═══ Stored data ═══
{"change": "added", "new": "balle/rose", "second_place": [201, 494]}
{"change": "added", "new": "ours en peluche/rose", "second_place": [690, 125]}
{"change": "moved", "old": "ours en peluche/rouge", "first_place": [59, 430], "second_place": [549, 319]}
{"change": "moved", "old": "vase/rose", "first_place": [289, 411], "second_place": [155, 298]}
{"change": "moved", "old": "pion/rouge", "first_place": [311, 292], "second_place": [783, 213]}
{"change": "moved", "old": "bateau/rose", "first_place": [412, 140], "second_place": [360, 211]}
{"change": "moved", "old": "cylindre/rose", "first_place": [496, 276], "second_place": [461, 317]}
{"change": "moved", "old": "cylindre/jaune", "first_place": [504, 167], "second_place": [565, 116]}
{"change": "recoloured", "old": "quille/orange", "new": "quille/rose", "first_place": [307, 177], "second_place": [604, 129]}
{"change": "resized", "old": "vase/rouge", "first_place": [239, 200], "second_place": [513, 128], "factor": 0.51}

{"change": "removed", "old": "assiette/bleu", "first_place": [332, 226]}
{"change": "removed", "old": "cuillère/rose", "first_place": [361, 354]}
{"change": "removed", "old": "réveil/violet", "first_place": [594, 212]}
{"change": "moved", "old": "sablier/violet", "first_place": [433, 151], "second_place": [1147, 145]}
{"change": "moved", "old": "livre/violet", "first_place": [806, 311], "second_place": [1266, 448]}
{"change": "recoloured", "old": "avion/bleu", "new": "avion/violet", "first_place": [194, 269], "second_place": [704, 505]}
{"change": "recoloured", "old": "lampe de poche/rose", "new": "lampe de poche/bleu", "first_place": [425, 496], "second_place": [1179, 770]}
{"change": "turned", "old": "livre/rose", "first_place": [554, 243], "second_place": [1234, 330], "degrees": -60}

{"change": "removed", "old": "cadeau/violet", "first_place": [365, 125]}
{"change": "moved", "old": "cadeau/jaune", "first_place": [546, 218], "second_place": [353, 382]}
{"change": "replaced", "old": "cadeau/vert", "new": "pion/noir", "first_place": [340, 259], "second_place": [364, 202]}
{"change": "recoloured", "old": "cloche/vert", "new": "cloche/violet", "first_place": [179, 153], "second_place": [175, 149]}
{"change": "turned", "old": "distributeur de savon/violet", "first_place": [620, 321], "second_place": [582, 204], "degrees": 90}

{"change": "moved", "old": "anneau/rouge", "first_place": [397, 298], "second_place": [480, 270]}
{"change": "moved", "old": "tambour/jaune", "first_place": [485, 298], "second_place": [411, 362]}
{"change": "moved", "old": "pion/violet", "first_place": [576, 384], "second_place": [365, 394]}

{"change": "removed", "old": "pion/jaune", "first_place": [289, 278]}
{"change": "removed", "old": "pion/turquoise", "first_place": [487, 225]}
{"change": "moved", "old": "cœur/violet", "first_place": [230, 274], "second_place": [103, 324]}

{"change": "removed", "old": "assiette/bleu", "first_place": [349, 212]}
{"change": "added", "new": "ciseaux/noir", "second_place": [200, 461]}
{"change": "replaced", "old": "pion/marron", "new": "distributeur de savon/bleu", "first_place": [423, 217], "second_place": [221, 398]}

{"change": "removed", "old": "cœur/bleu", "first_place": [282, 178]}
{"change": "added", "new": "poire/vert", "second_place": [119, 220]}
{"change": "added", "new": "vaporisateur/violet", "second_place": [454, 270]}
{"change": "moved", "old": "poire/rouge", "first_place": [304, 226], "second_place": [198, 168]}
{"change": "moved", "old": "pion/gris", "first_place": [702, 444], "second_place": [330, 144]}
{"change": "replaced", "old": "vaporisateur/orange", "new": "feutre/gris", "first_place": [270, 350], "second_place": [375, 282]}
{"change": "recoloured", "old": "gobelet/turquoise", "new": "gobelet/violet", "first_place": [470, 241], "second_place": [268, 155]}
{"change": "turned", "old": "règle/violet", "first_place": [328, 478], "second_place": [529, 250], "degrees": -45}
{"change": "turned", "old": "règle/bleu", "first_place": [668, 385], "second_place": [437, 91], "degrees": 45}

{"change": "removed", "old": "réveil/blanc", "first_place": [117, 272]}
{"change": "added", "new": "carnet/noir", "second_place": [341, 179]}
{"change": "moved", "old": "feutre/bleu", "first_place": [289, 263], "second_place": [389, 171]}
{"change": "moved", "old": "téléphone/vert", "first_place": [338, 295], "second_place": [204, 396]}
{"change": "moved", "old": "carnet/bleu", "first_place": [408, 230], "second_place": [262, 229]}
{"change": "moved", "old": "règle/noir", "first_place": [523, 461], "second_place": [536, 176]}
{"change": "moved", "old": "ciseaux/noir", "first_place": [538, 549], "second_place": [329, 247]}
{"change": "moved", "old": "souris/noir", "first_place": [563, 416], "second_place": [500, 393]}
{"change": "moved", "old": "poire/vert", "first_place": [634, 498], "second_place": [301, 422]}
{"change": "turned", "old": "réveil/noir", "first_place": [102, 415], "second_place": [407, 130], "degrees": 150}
═══
_Exercise prompt_. Which lines of the data contain the string "cylindre"? Copy each one.

_Response box_.
{"change": "moved", "old": "cylindre/rose", "first_place": [496, 276], "second_place": [461, 317]}
{"change": "moved", "old": "cylindre/jaune", "first_place": [504, 167], "second_place": [565, 116]}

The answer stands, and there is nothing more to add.